■ **Data for the task**:
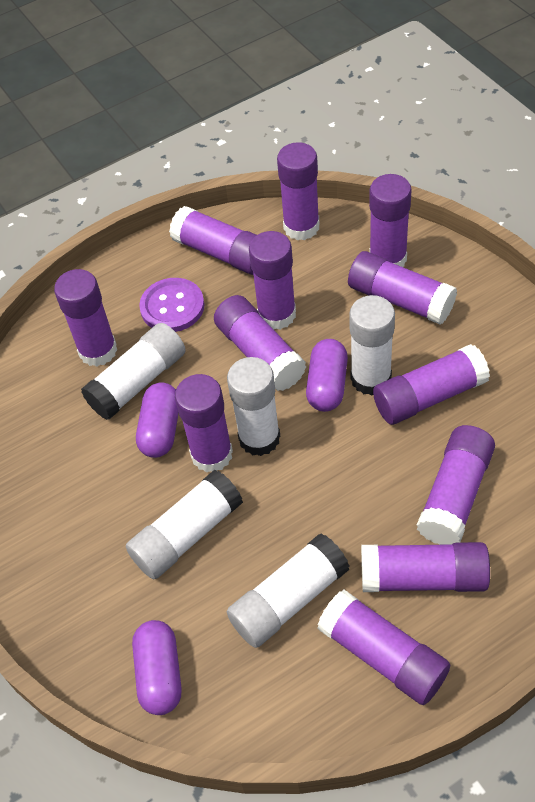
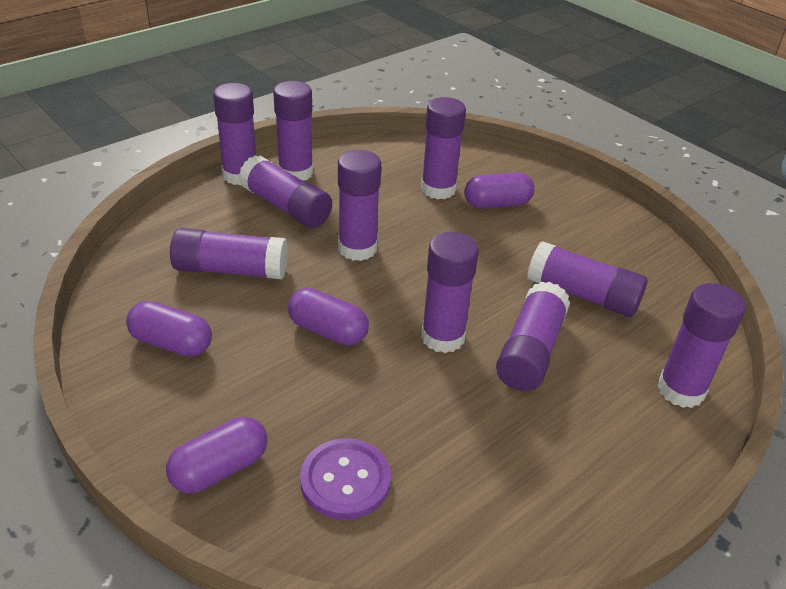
purple capsule: 3 -> 4
purple glue stick: 12 -> 10
white glue stick: 5 -> 0

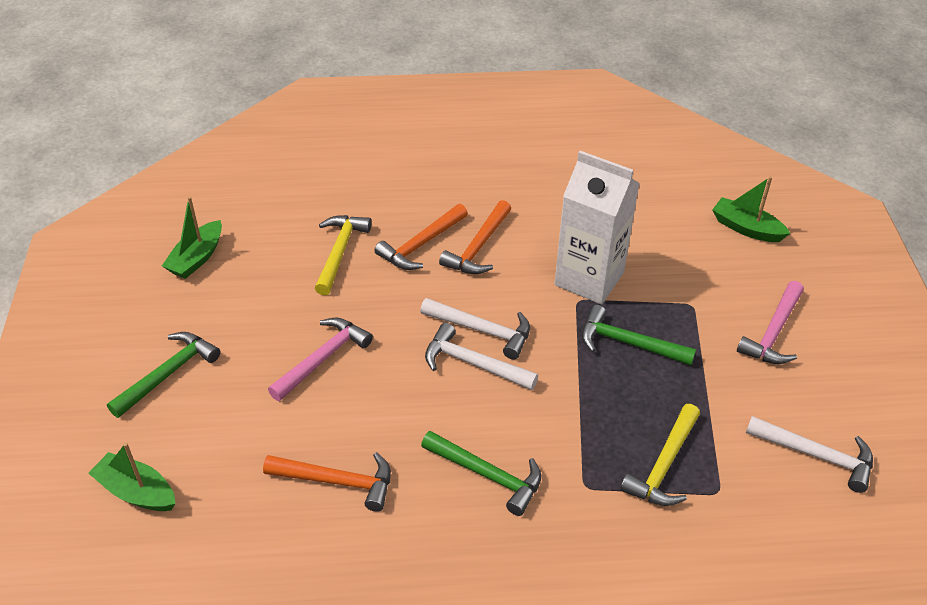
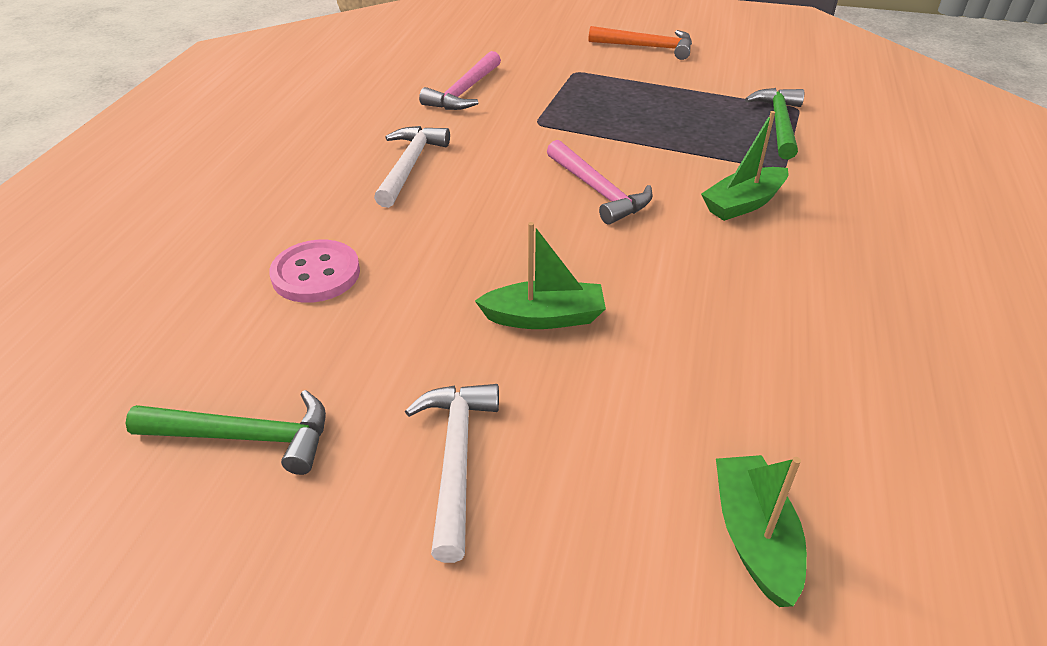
green hammer: 3 -> 2
orange hammer: 3 -> 1
pink button: 0 -> 1
white carton: 1 -> 0
white hammer: 3 -> 2
yellow hammer: 2 -> 0

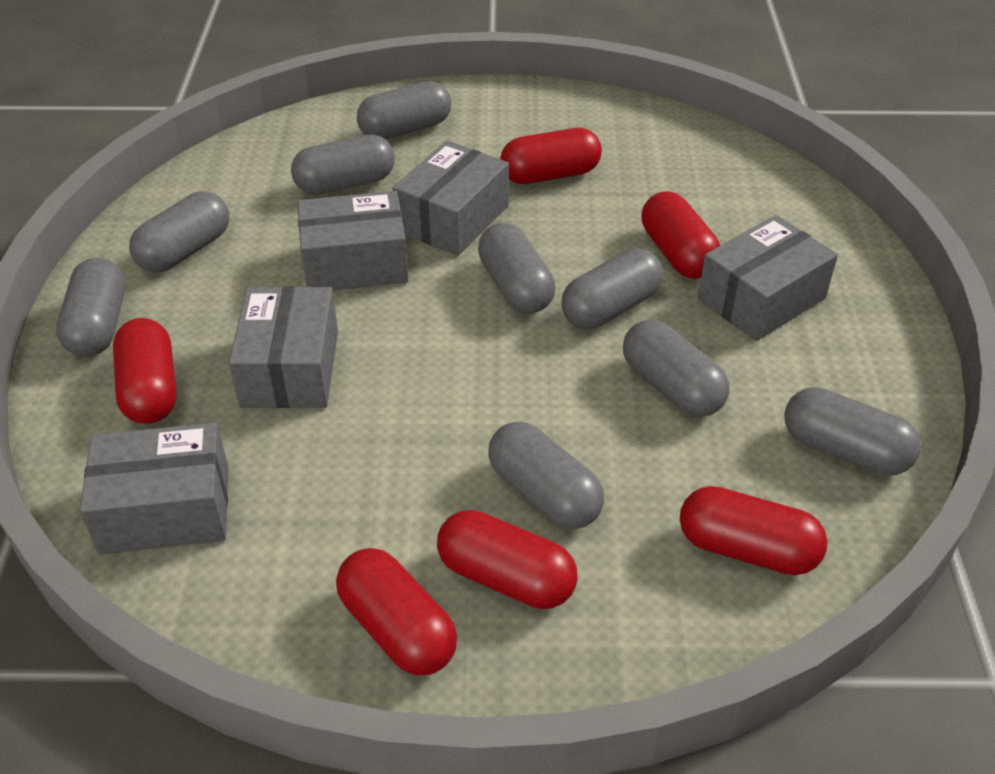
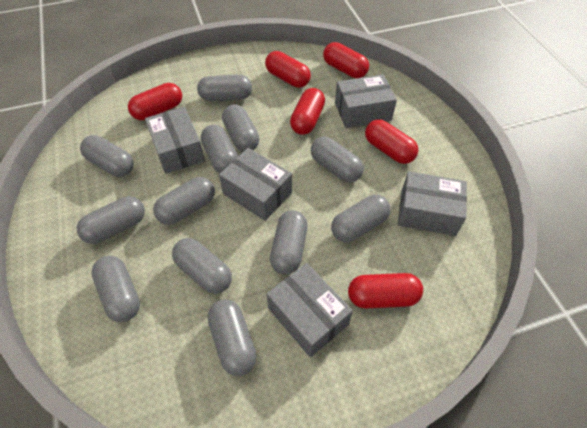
grey capsule: 9 -> 12

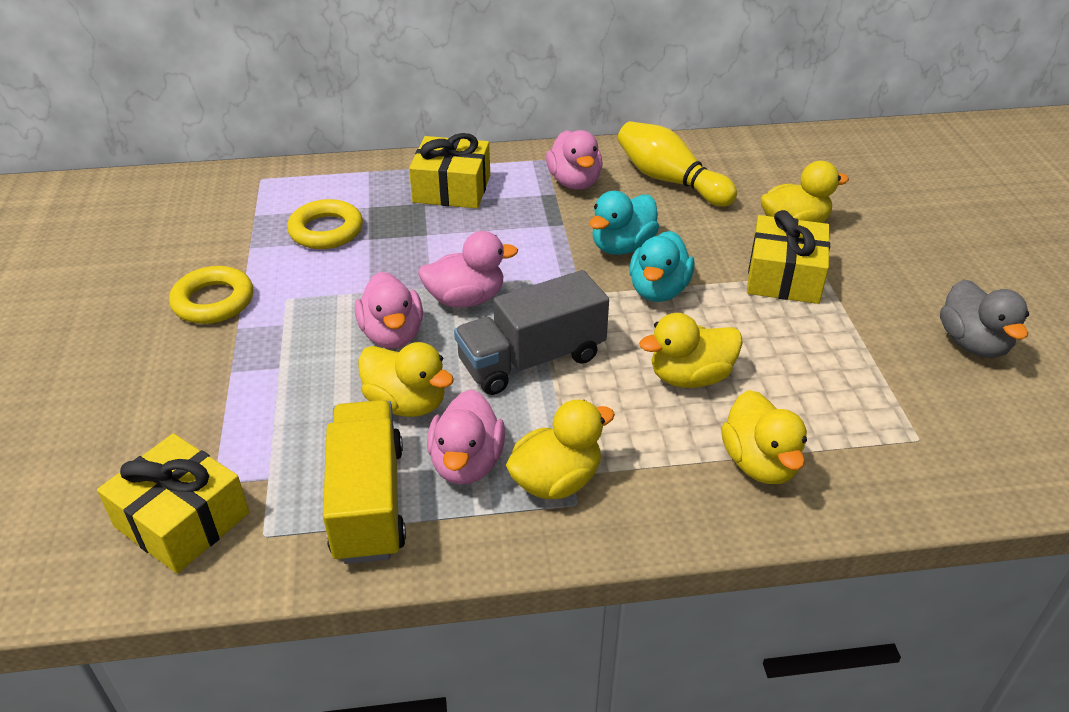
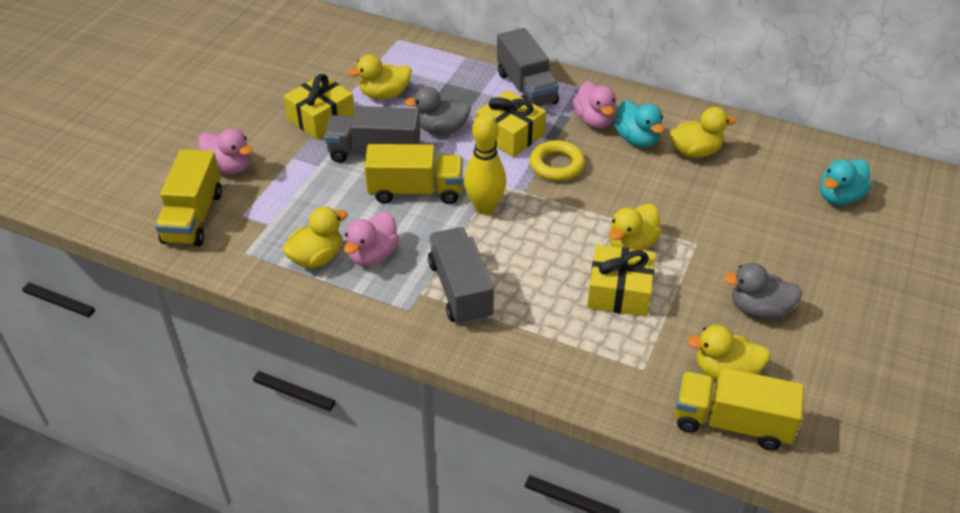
grey duck: 1 -> 2
grey truck: 1 -> 3
pink duck: 4 -> 3
yellow ring: 2 -> 1
yellow truck: 1 -> 3

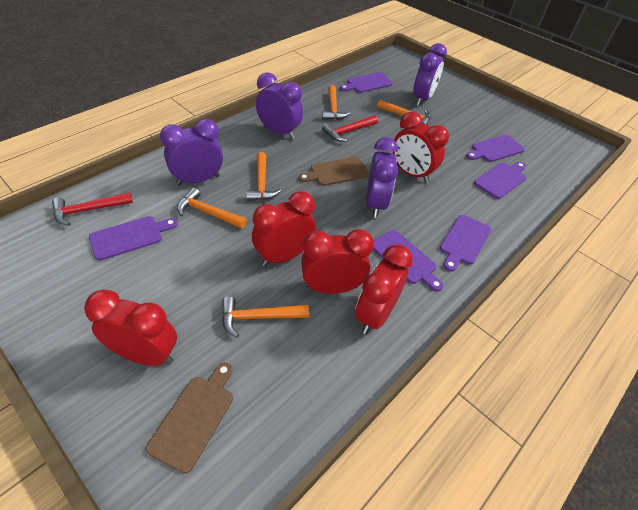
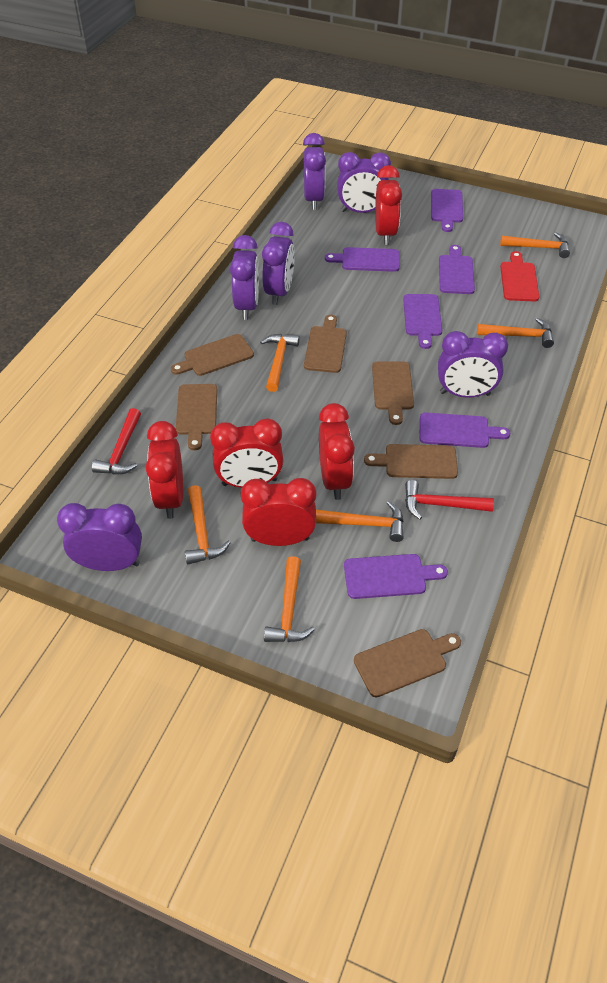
brown cutting board: 2 -> 6
orange hammer: 5 -> 6
purple clock: 4 -> 6
red cutting board: 0 -> 1

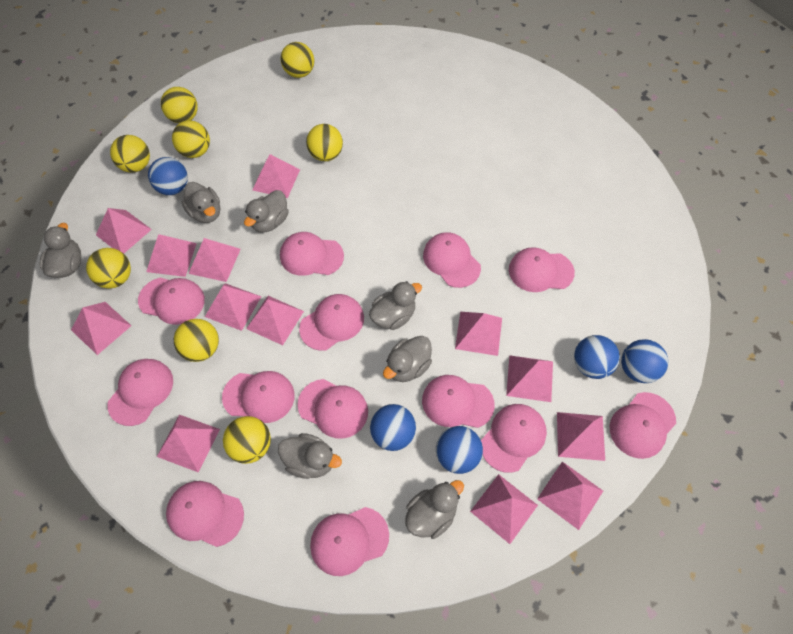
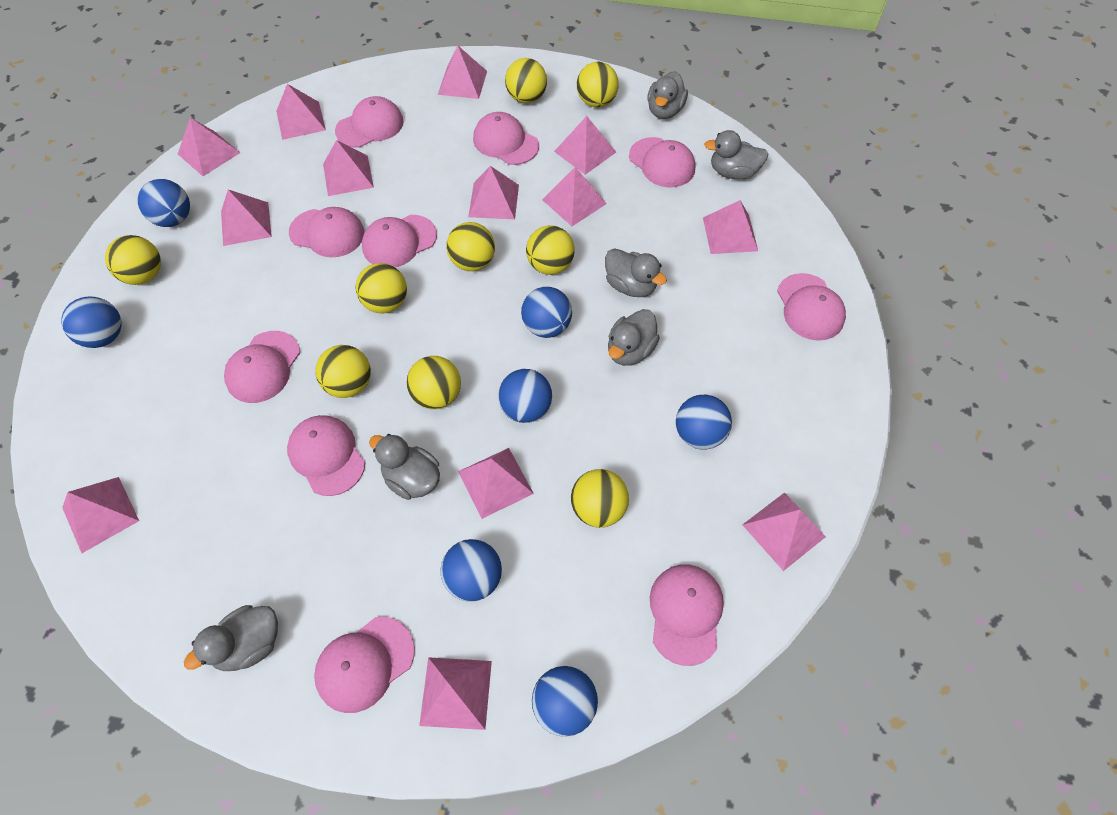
blue ball: 5 -> 7
grey duck: 7 -> 6
pink cap: 13 -> 10
yellow ball: 8 -> 9

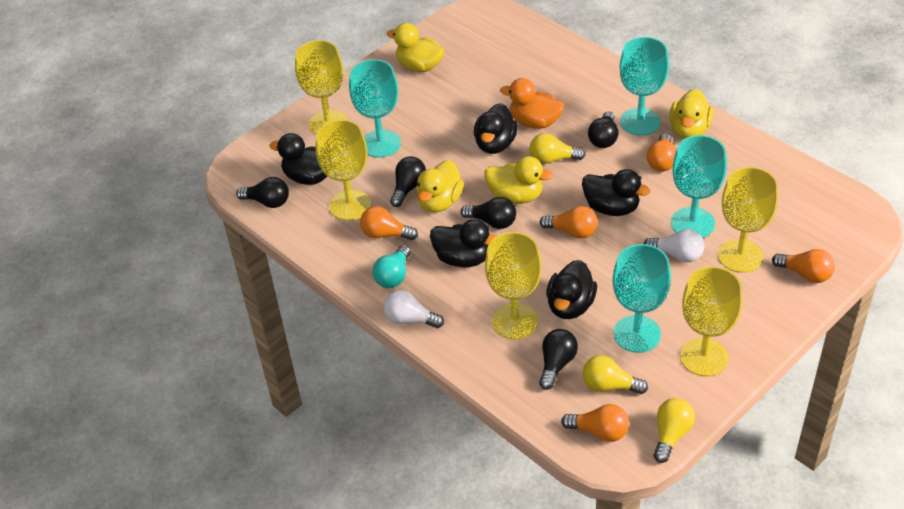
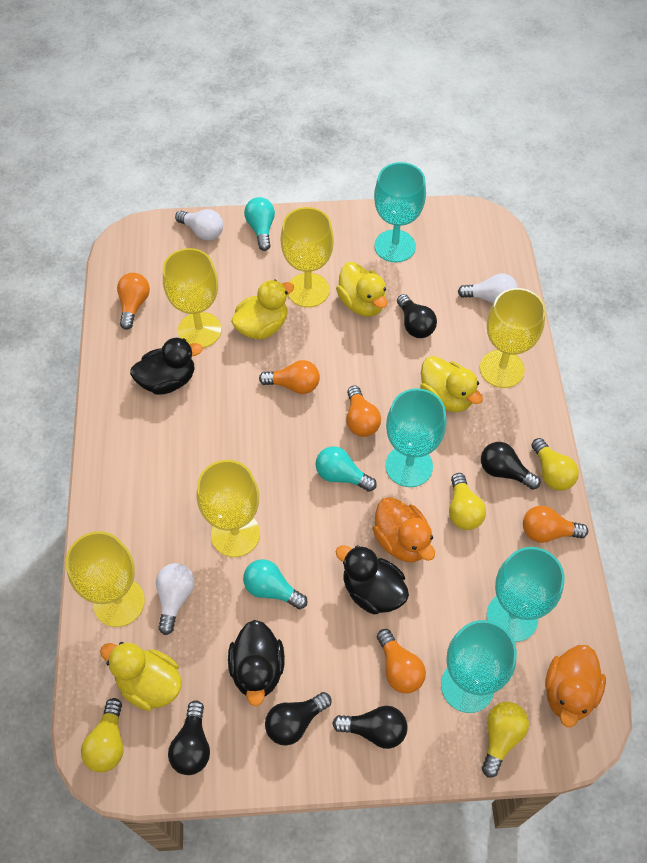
black duck: 5 -> 3
orange duck: 1 -> 2
turquoise light bulb: 1 -> 3
white light bulb: 2 -> 3
yellow light bulb: 3 -> 4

■ **Aim of the exercise**: Transcribe every line from the one with "yellow truck: 1 -> 3" to the last line of the records above, exactly, excluding pictures.

■ **Task result**:
yellow truck: 1 -> 3

brown cutting board: 2 -> 6
orange hammer: 5 -> 6
purple clock: 4 -> 6
red cutting board: 0 -> 1

blue ball: 5 -> 7
grey duck: 7 -> 6
pink cap: 13 -> 10
yellow ball: 8 -> 9

black duck: 5 -> 3
orange duck: 1 -> 2
turquoise light bulb: 1 -> 3
white light bulb: 2 -> 3
yellow light bulb: 3 -> 4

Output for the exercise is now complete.